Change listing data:
+ + + +
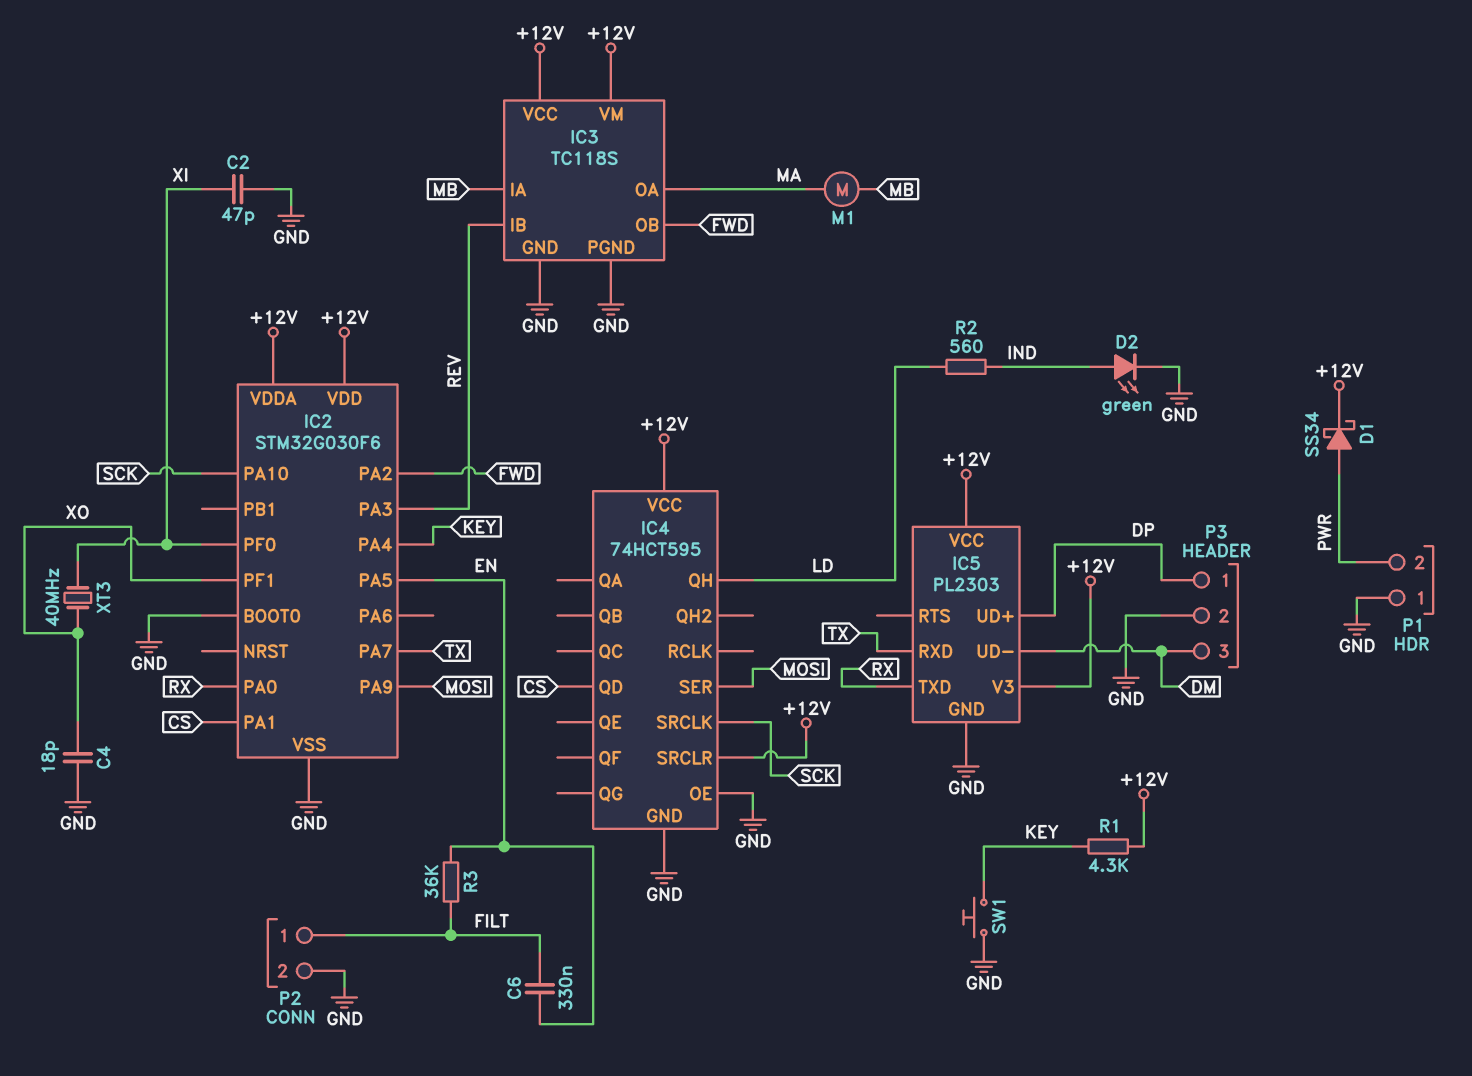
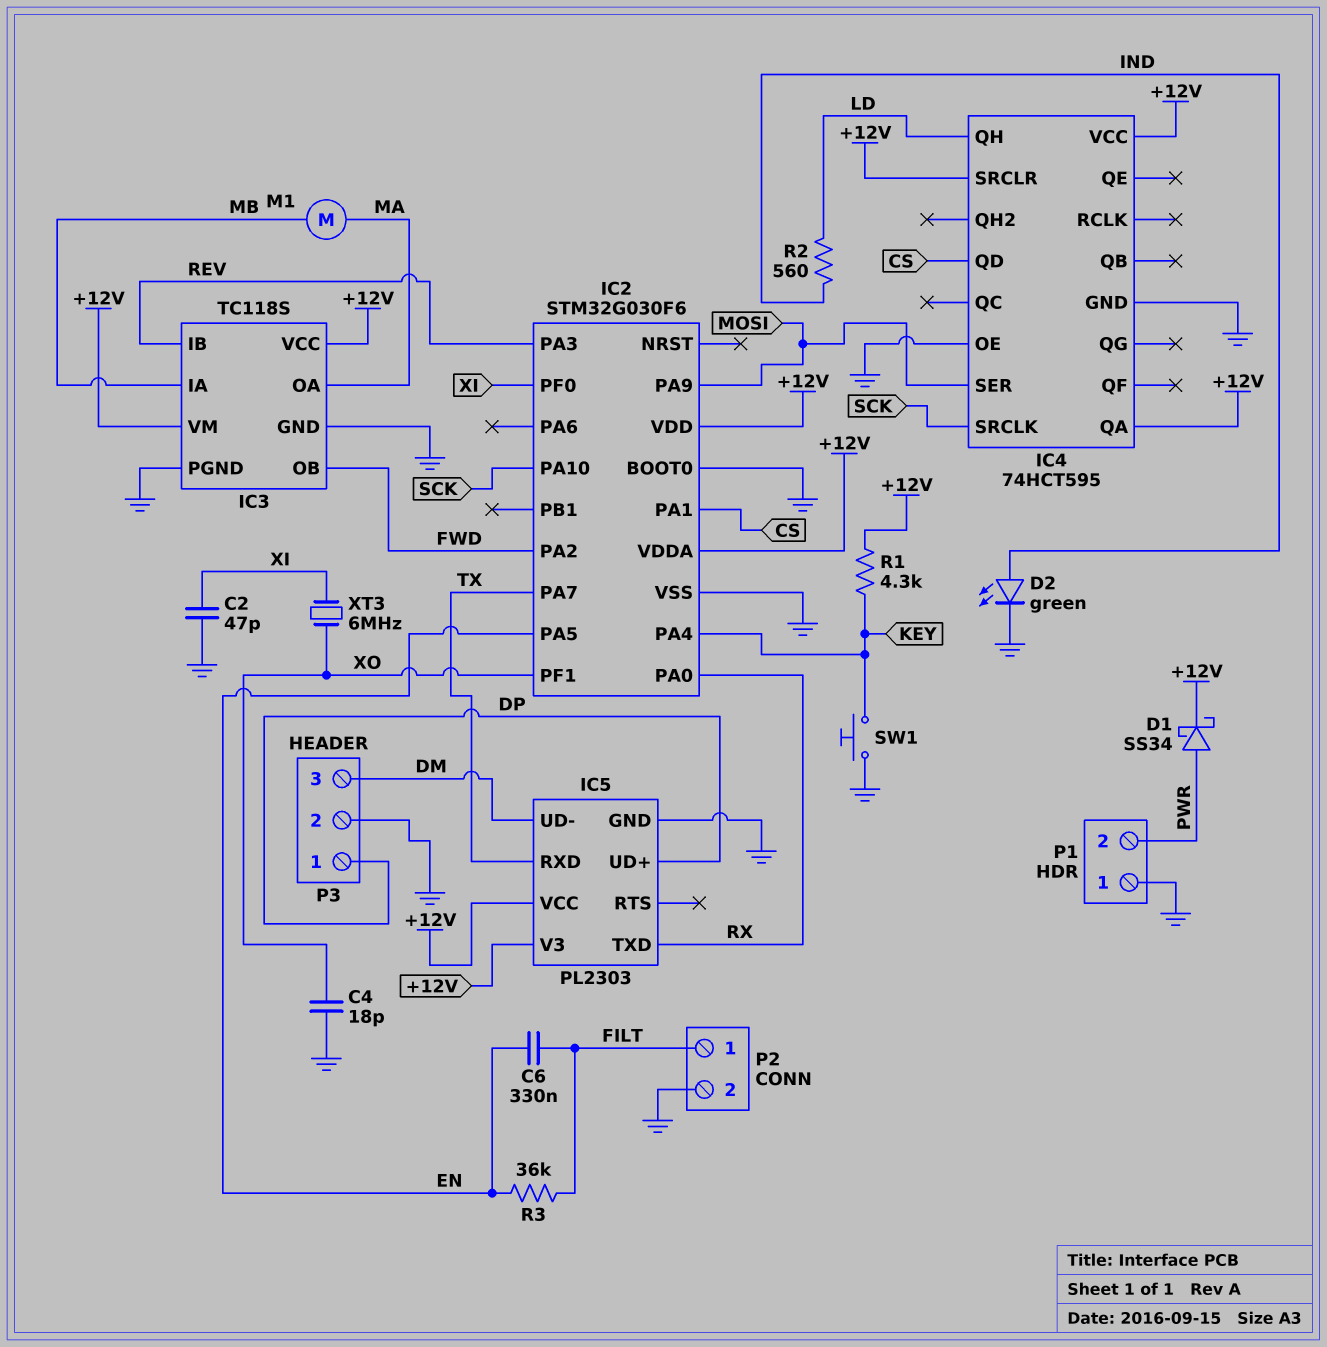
IC4 pin QA: none -> +12V
XT3: 40MHz (XI, XO) -> 6MHz (XI, XO)

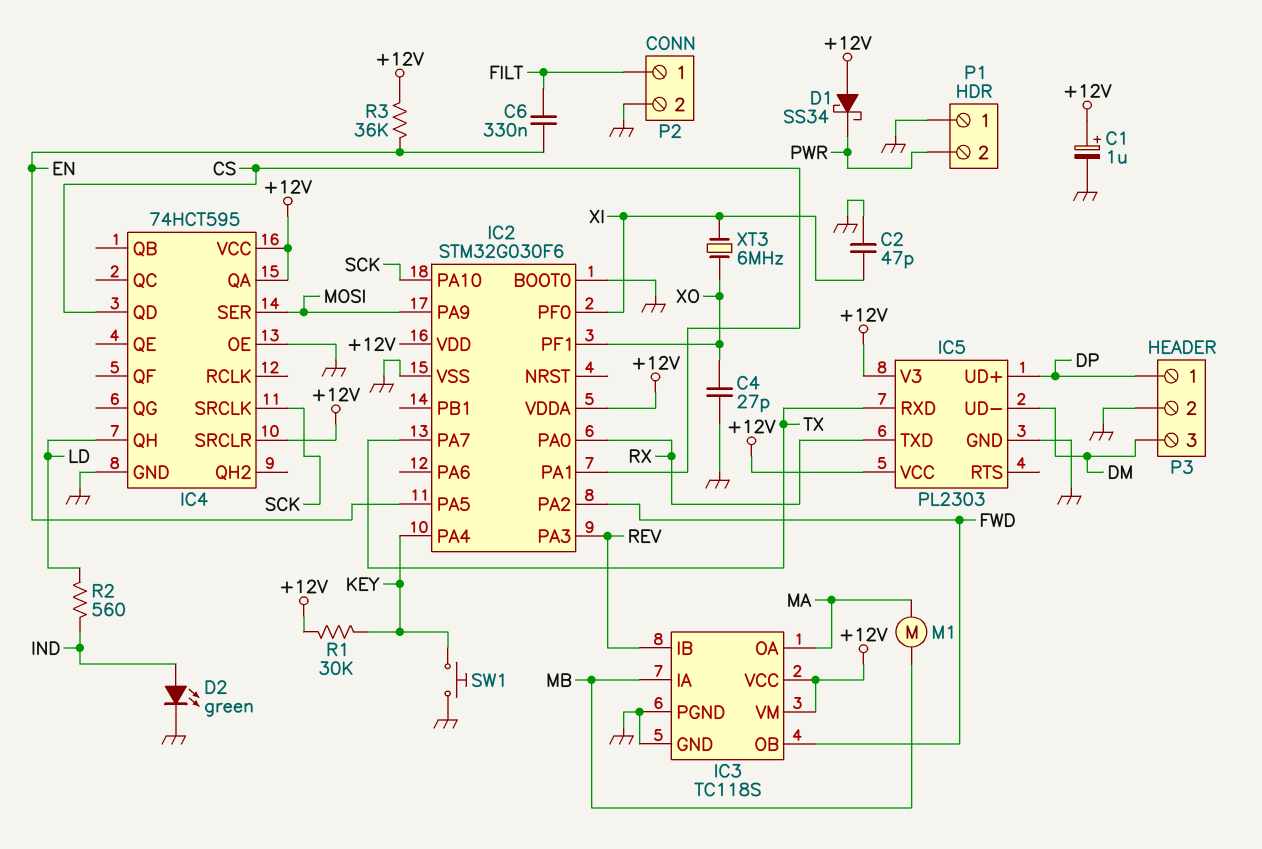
C1: none -> 1uF (plus +12V, minus GND)
C4: 18pF (GND, XO) -> 27pF (GND, XO)
D1: schottky SS34 (A PWR, K +12V) -> schottky SS34 (A +12V, K PWR)
R1: 4.3k (+12V, KEY) -> 30k (+12V, KEY)
R3: 36k (EN, FILT) -> 36k (+12V, EN)

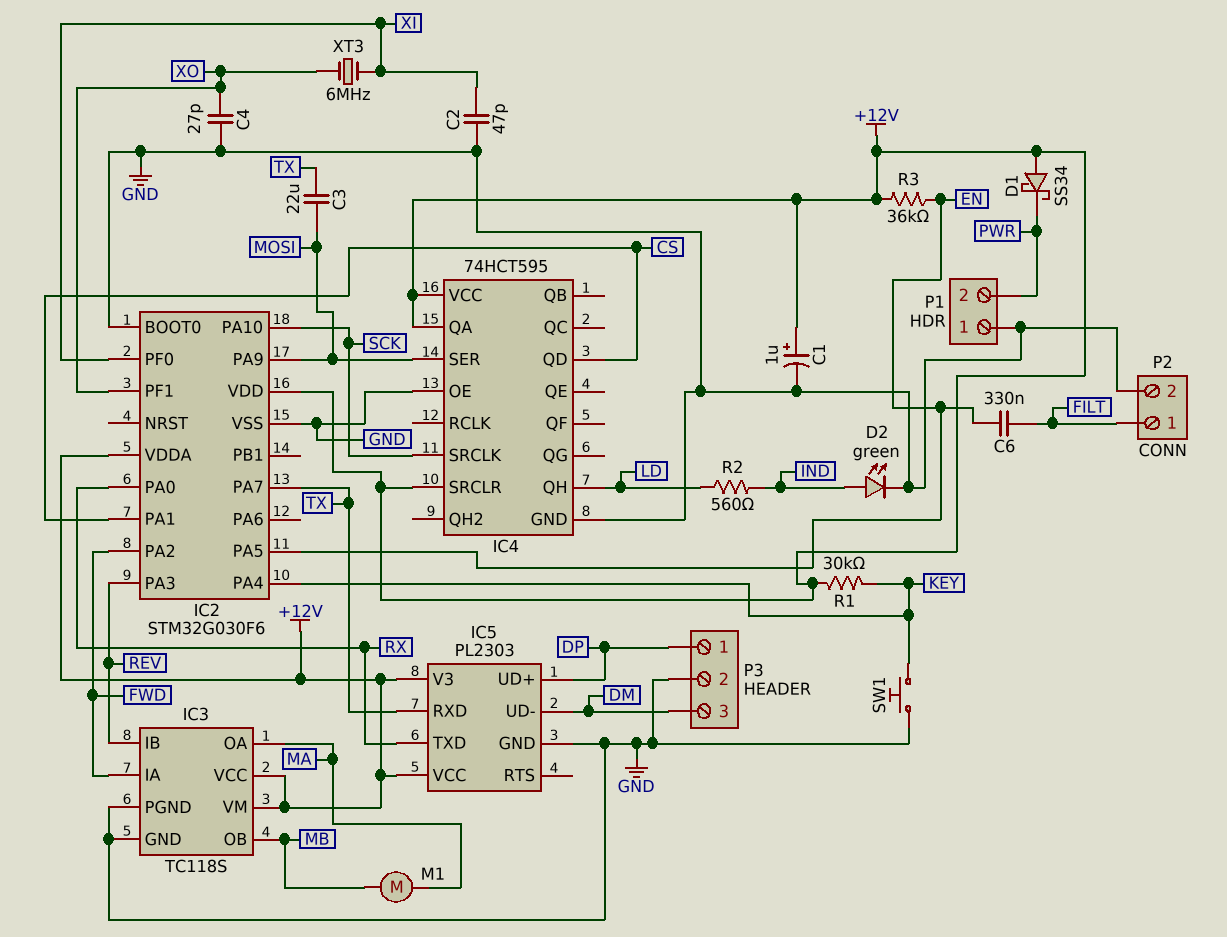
C3: none -> 22uF (MOSI, TX)
IC3 pin IA: MB -> FWD
IC3 pin OB: FWD -> MB

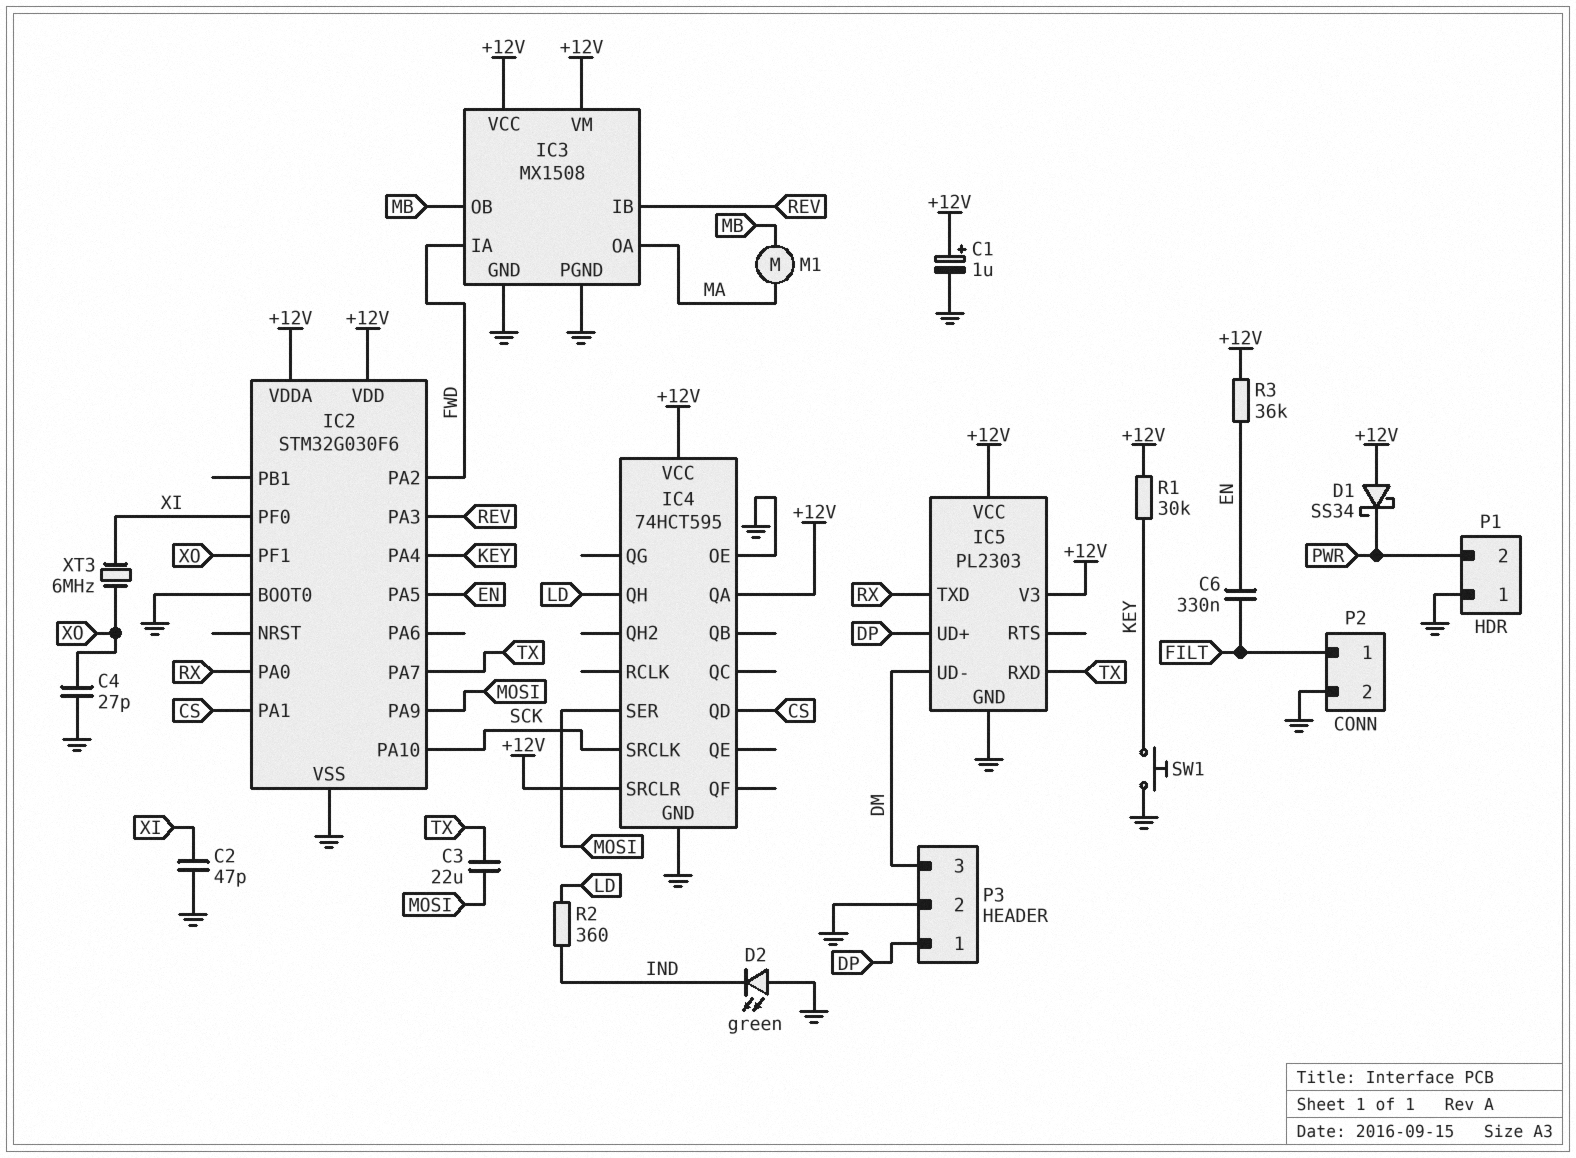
D2: LED green (A IND, K GND) -> LED green (A GND, K IND)
IC3: TC118S -> MX1508
R2: 560 (IND, LD) -> 360 (IND, LD)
+ + + +
### What to produce
The required output is every line above that contains the string "none".

### Solution to the exercise
IC4 pin QA: none -> +12V
C1: none -> 1uF (plus +12V, minus GND)
C3: none -> 22uF (MOSI, TX)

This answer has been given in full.